What is being asked: Where a line in the listing below contains the word "grey", copy that line.
╭─ Data in this exercise
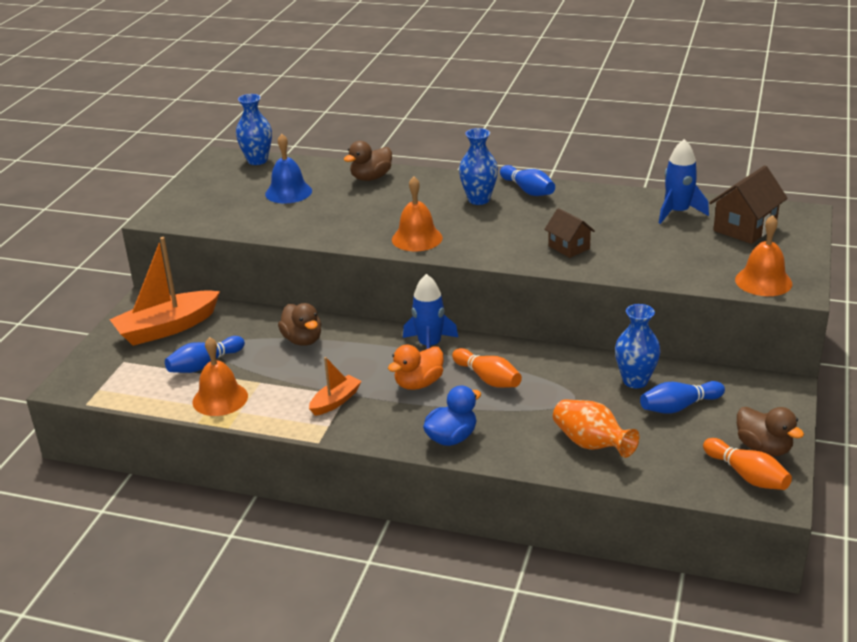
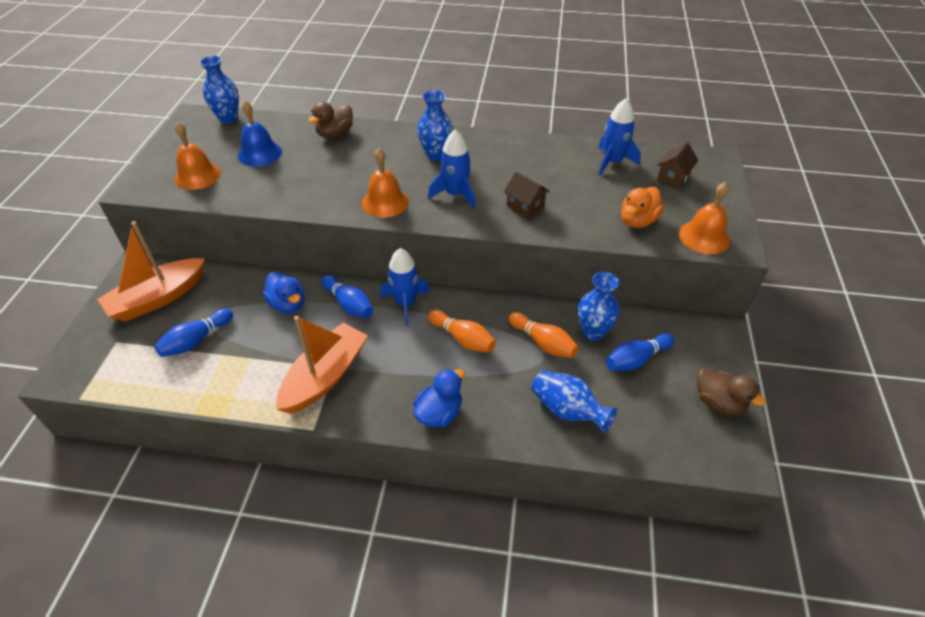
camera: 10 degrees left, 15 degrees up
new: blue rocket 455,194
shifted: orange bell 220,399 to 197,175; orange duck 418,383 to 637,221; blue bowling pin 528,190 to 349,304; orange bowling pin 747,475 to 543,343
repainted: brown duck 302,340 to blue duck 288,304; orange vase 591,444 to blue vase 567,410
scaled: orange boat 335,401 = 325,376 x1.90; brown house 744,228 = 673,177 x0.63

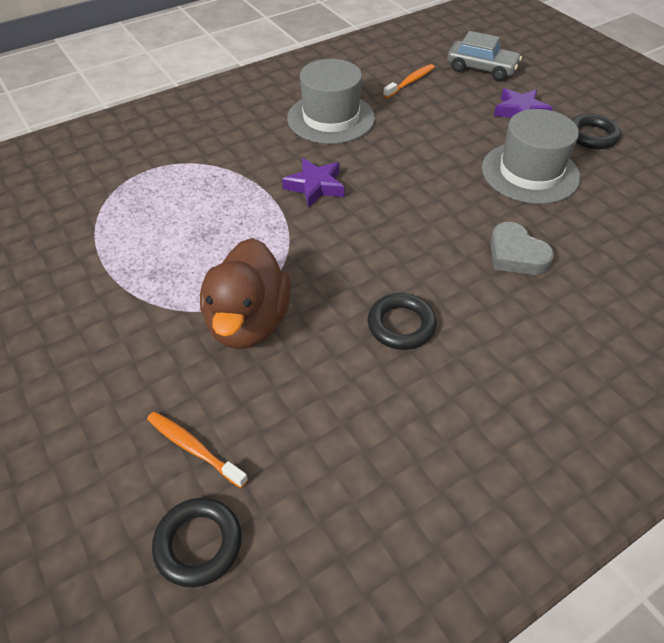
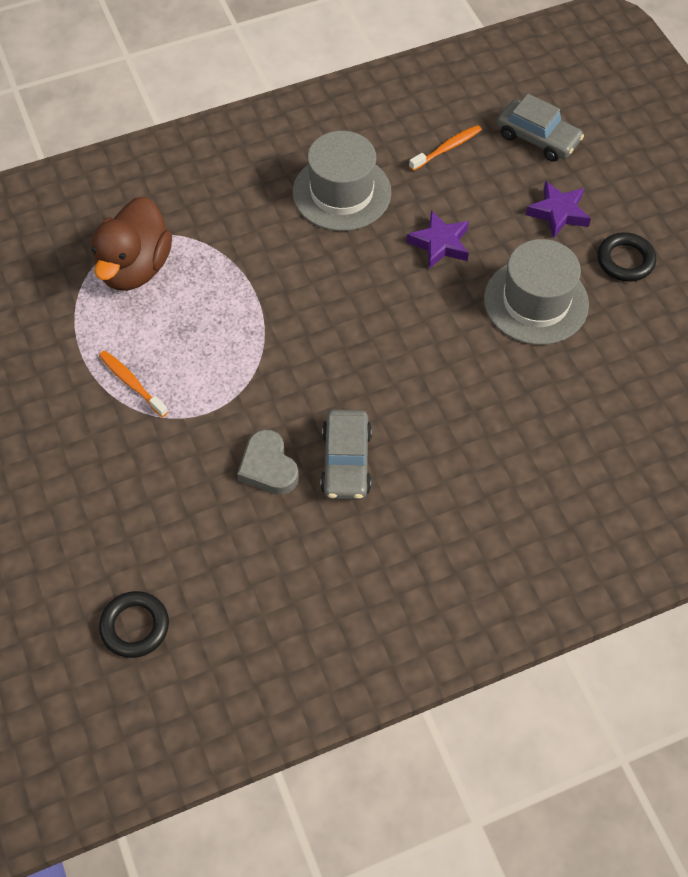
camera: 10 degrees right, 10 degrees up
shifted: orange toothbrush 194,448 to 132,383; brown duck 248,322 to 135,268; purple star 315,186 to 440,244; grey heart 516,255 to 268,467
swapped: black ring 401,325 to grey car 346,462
╰─
╭─ Data in this exercise
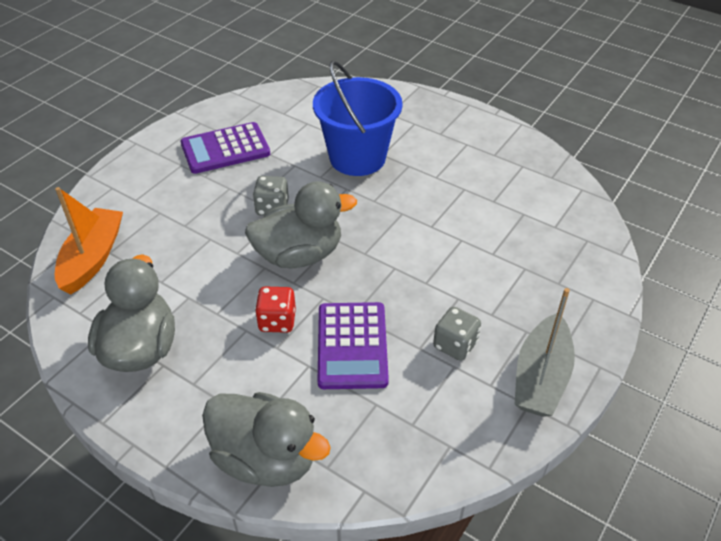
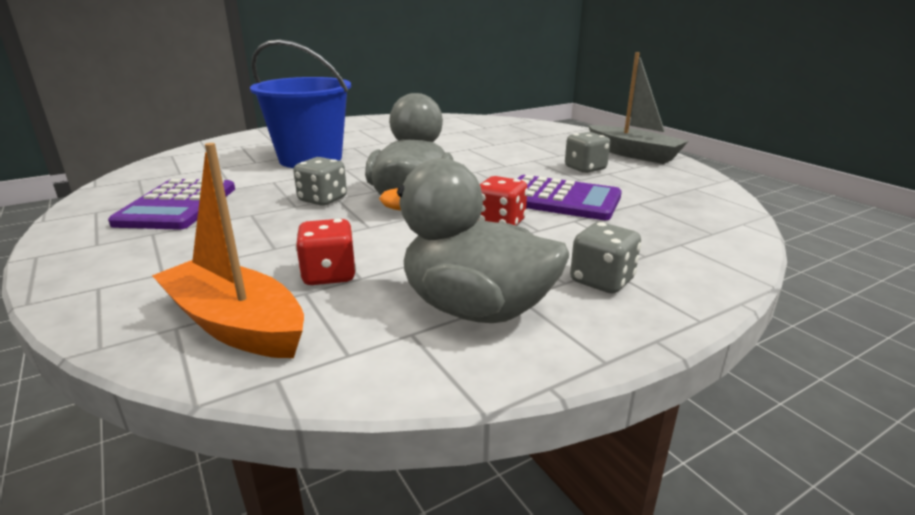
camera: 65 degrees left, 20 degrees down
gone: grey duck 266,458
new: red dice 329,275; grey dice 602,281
╰─
Problem solution:
shifted: orange toothbrush 194,448 to 132,383; brown duck 248,322 to 135,268; purple star 315,186 to 440,244; grey heart 516,255 to 268,467
swapped: black ring 401,325 to grey car 346,462
gone: grey duck 266,458
new: red dice 329,275; grey dice 602,281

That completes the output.